ASSIGNMENT
From the entries below, gather every line containing the string "bear".

THE DATA
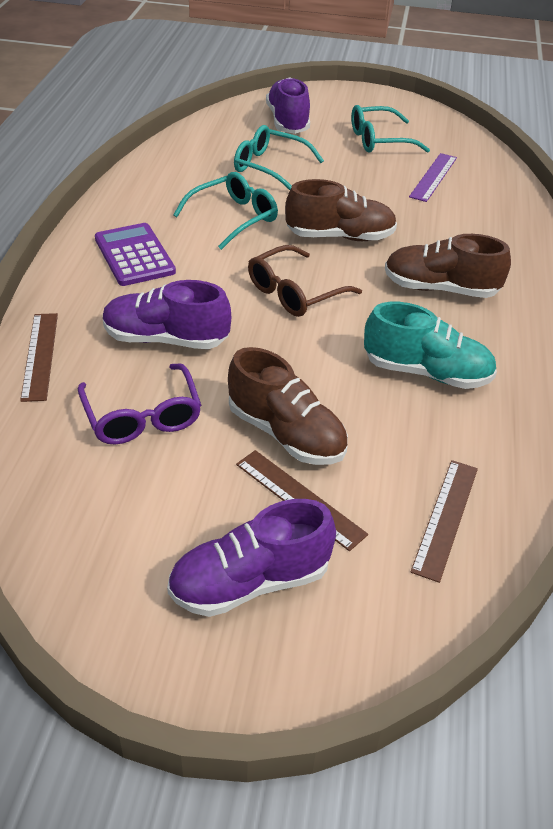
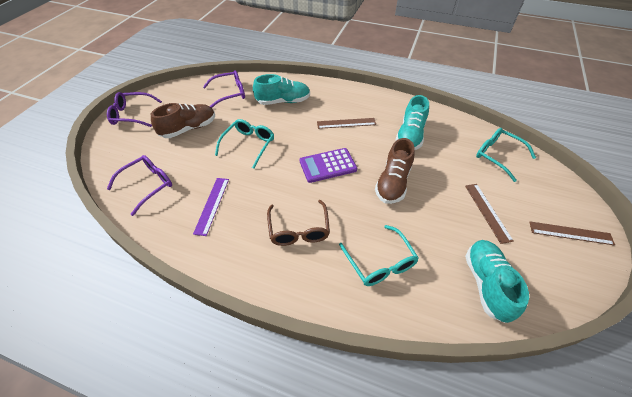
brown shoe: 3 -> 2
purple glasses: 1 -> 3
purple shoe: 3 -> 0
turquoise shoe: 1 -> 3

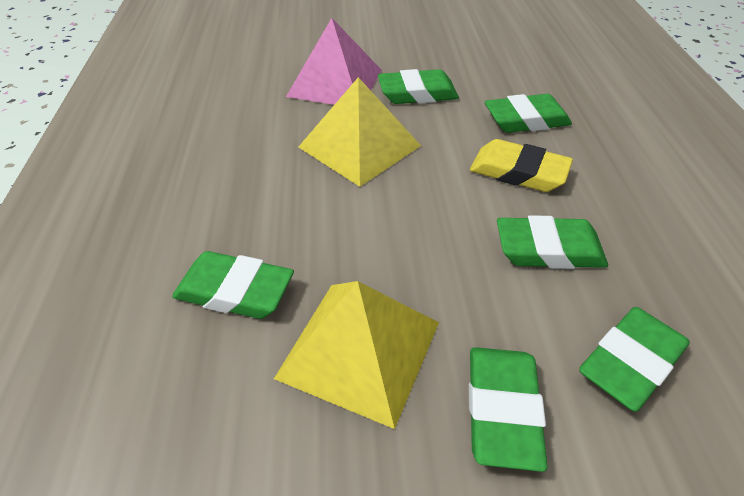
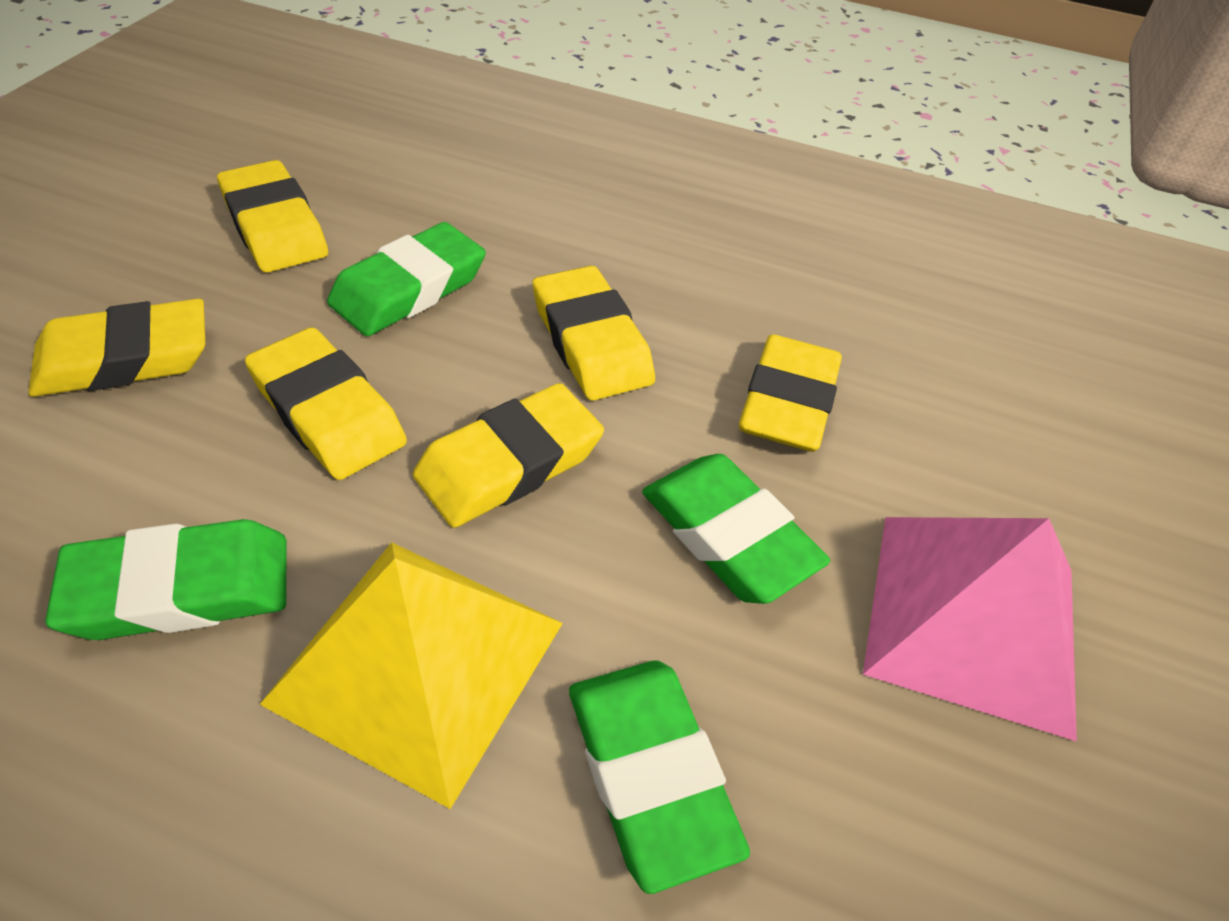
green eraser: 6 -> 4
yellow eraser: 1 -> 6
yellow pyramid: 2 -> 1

* * *

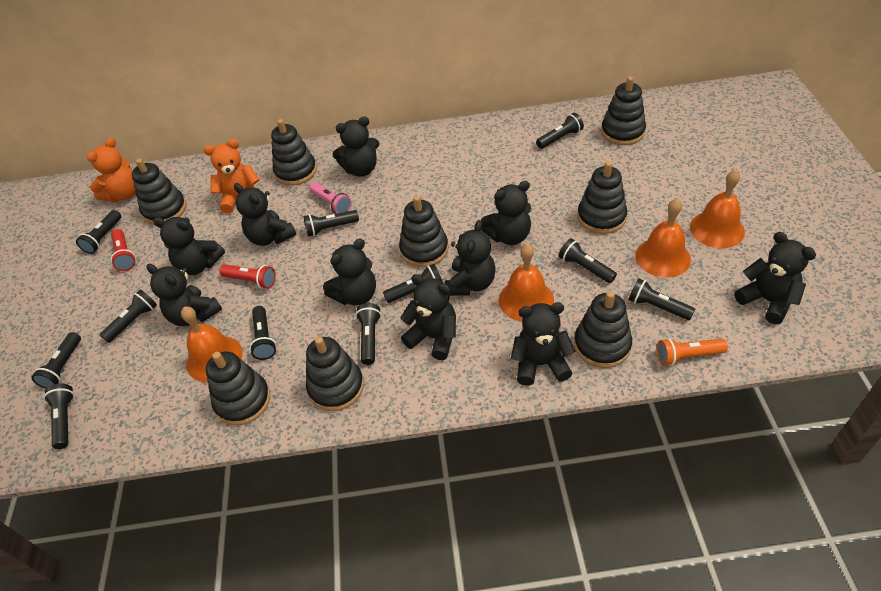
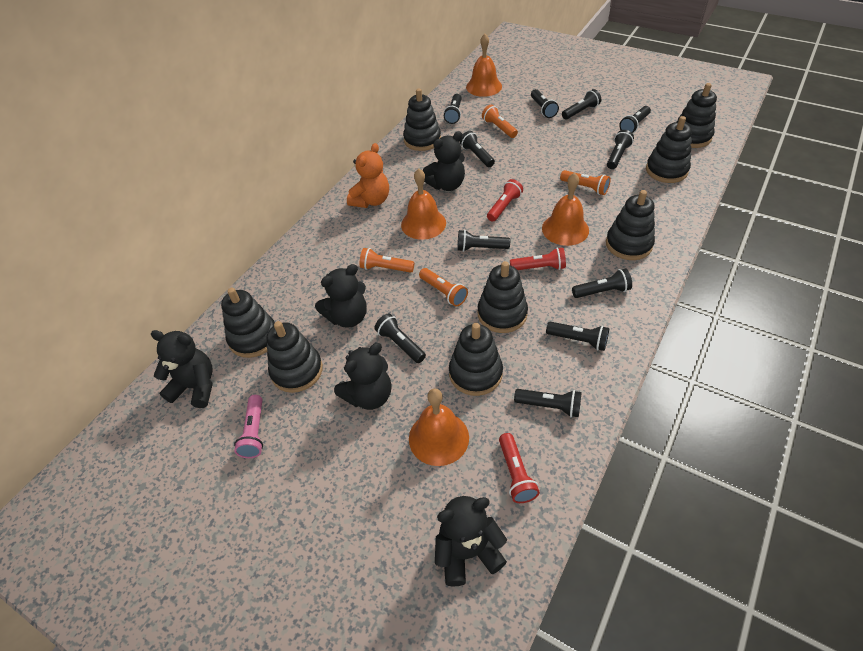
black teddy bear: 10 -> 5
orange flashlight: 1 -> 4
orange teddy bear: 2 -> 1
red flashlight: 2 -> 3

EXERCISE ANSWER
black teddy bear: 10 -> 5
orange teddy bear: 2 -> 1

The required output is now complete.